(RAW DATA):
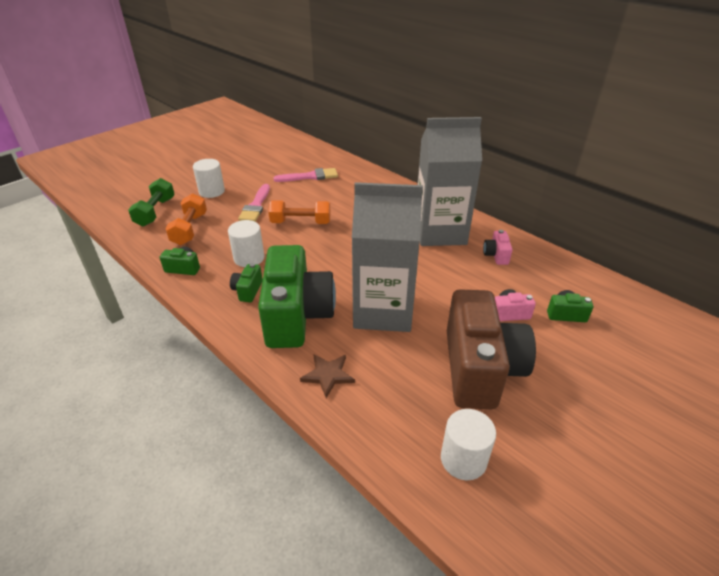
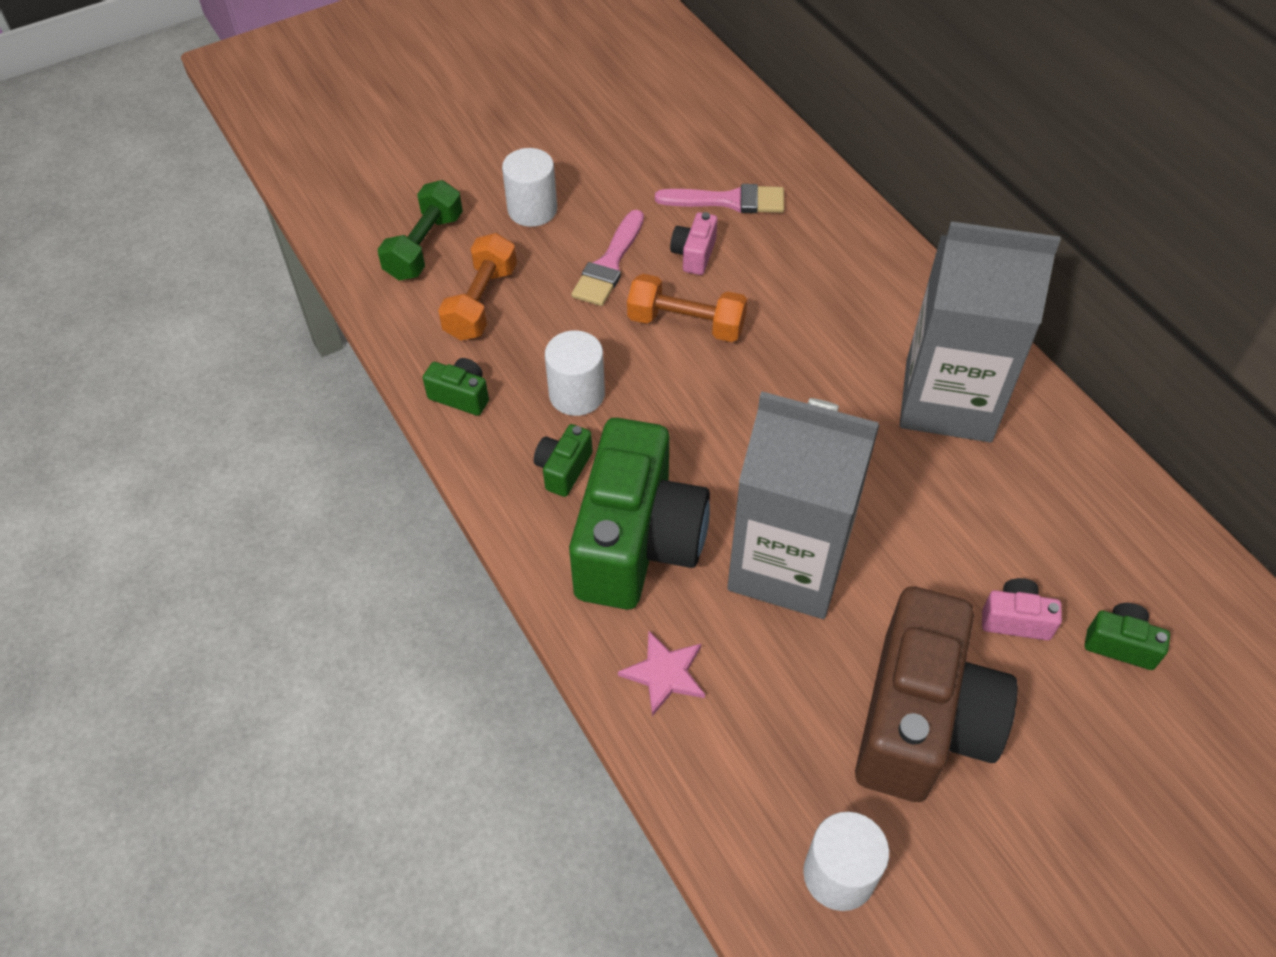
camera: 15 degrees right, 15 degrees up
(328, 375) = (664, 674): brown star -> pink star
(496, 255) = (1040, 480): pink camera -> pink camera (694, 254)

(TASK REQUIREMENTS): Copy all of the data word for word, and keep the pictures out of it.

(OUTPUT OF THE TASK):
camera: 15 degrees right, 15 degrees up
(328, 375) = (664, 674): brown star -> pink star
(496, 255) = (1040, 480): pink camera -> pink camera (694, 254)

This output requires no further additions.